▶ Raw data
━━━━━━━━━━━━━━━━━━━━━━━━━━━━━━
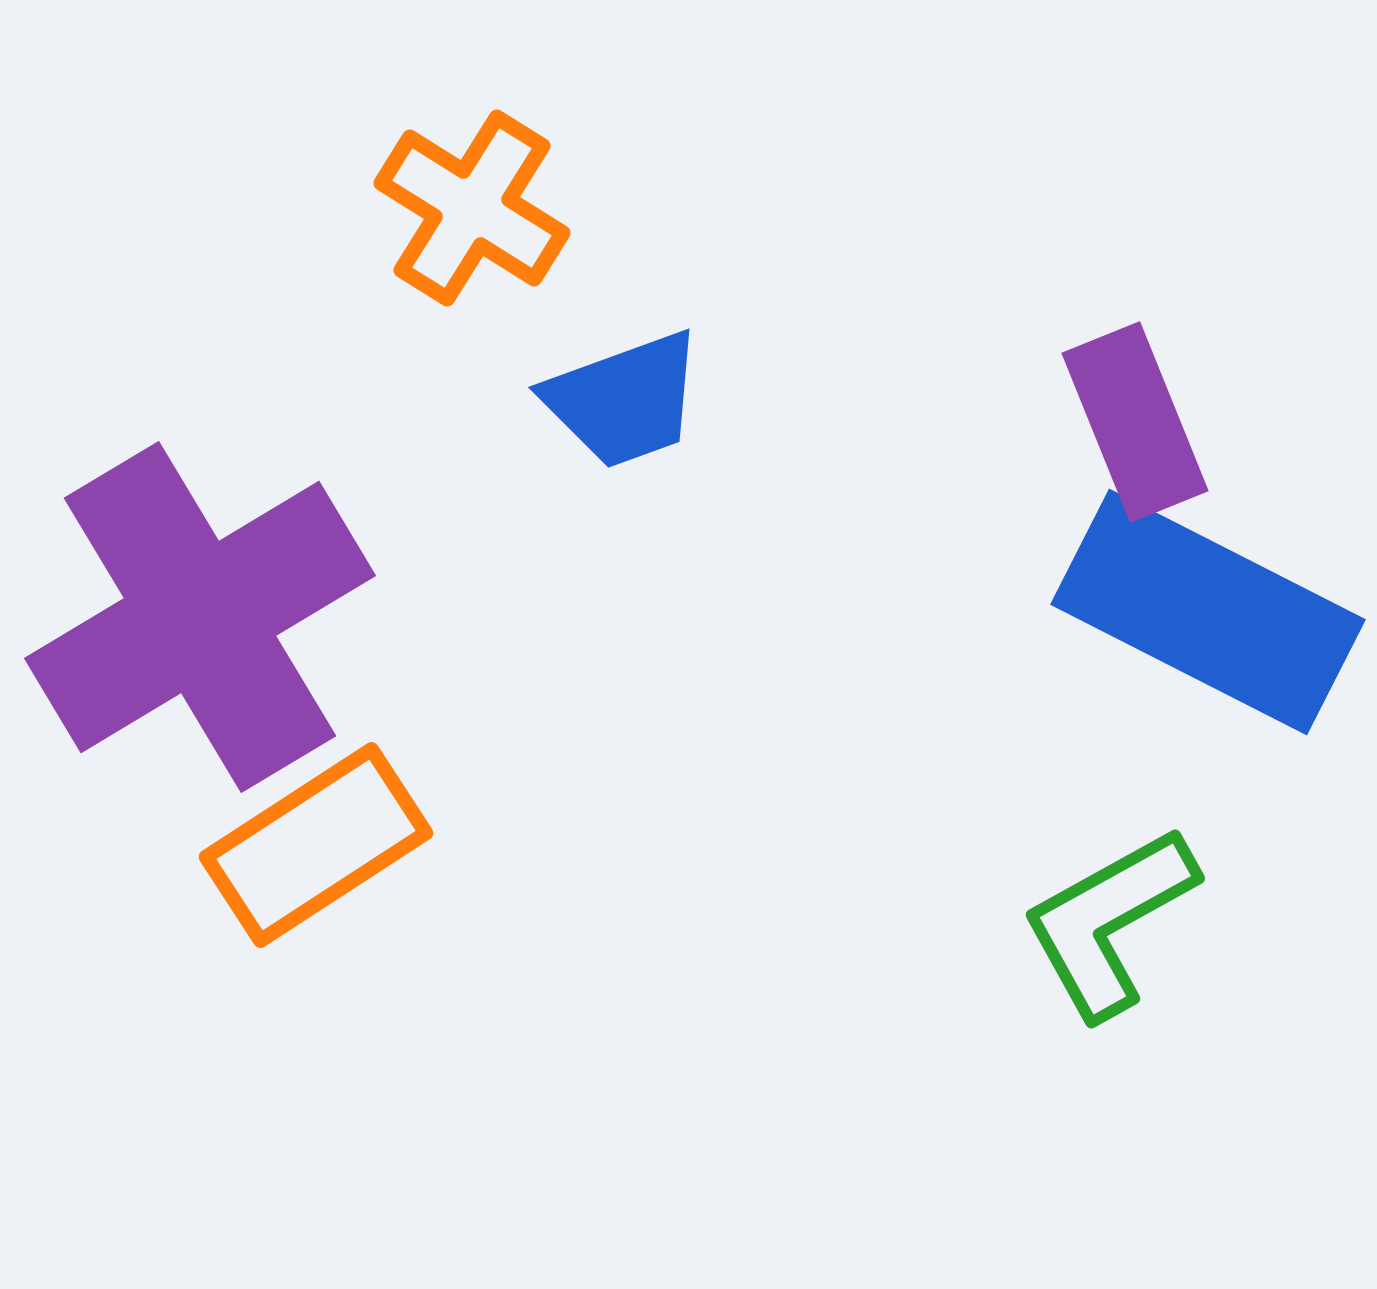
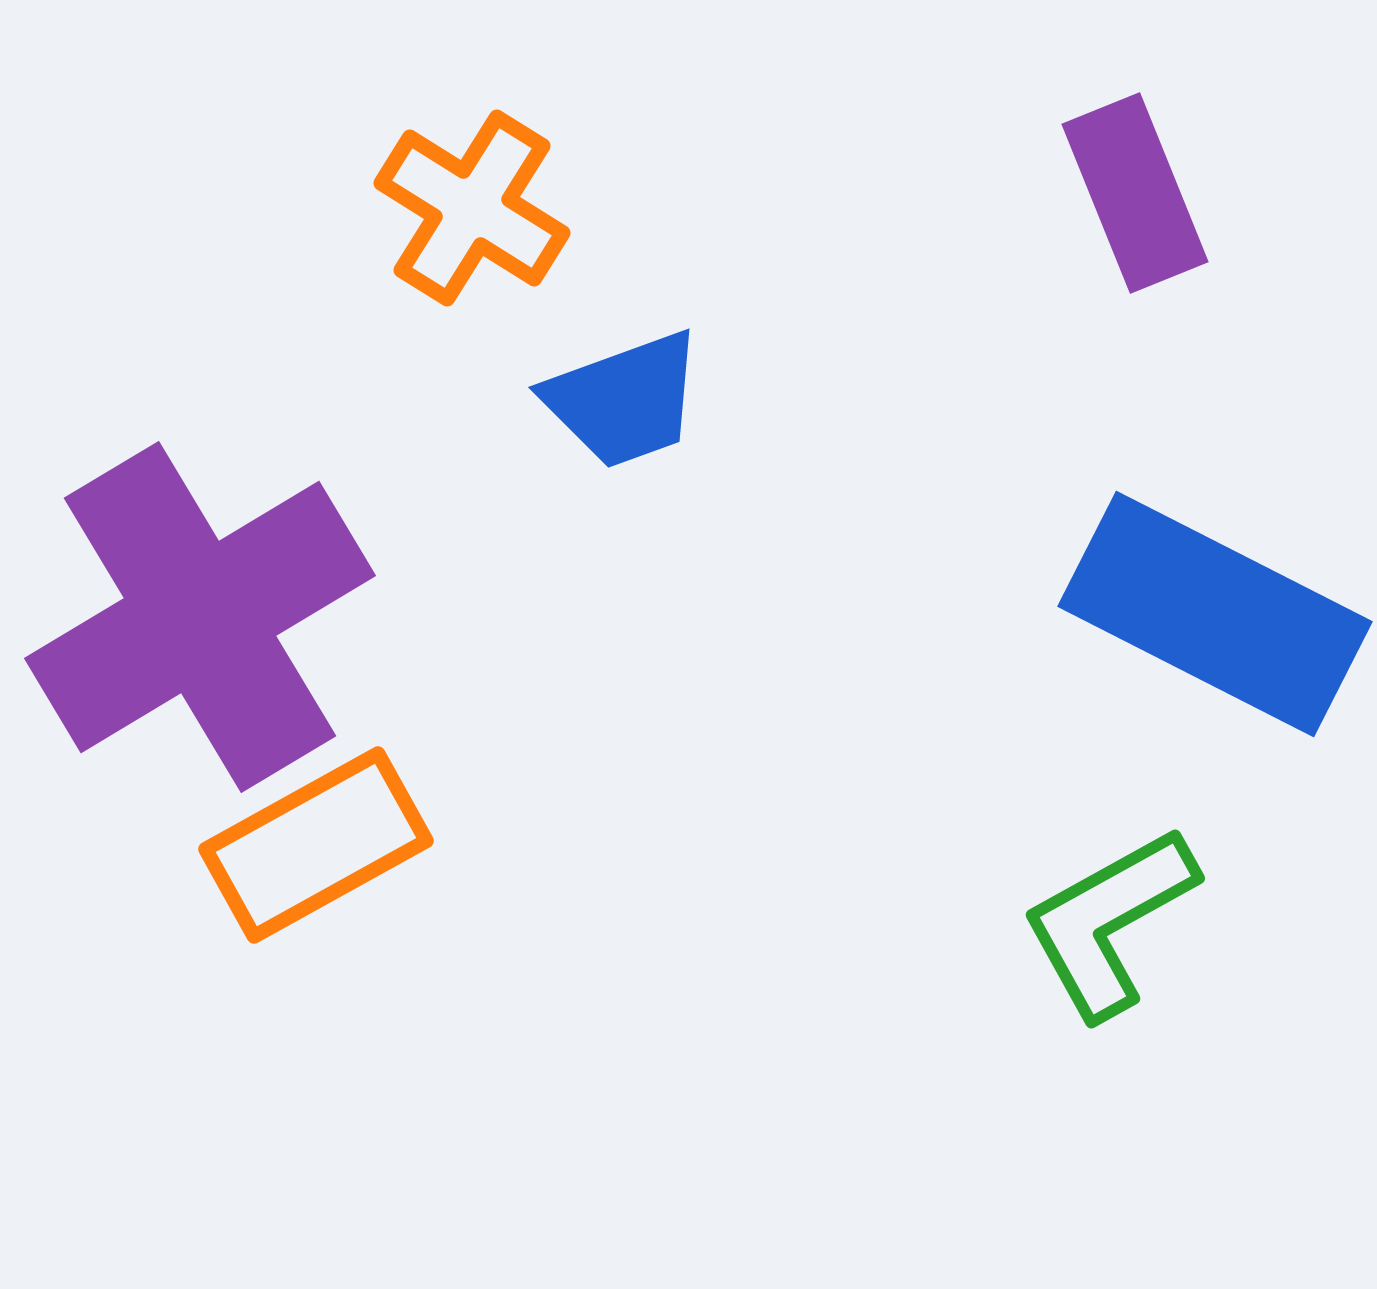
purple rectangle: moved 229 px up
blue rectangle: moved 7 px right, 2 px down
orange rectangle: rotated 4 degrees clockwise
━━━━━━━━━━━━━━━━━━━━━━━━━━━━━━
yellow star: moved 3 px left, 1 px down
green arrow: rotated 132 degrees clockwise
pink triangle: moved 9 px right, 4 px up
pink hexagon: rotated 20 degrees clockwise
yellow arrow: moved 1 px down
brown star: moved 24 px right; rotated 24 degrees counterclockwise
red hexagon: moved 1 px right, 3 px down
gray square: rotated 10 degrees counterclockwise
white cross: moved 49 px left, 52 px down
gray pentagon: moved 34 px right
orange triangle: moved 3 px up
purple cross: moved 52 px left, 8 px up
━━━━━━━━━━━━━━━━━━━━━━━━━━━━━━
▶ What you should do
Copy the entries above exactly, but only from the line holding "brown star: moved" through the line holding "purple cross: moved 52 px left, 8 px up", both included.

▶ Exercise answer
brown star: moved 24 px right; rotated 24 degrees counterclockwise
red hexagon: moved 1 px right, 3 px down
gray square: rotated 10 degrees counterclockwise
white cross: moved 49 px left, 52 px down
gray pentagon: moved 34 px right
orange triangle: moved 3 px up
purple cross: moved 52 px left, 8 px up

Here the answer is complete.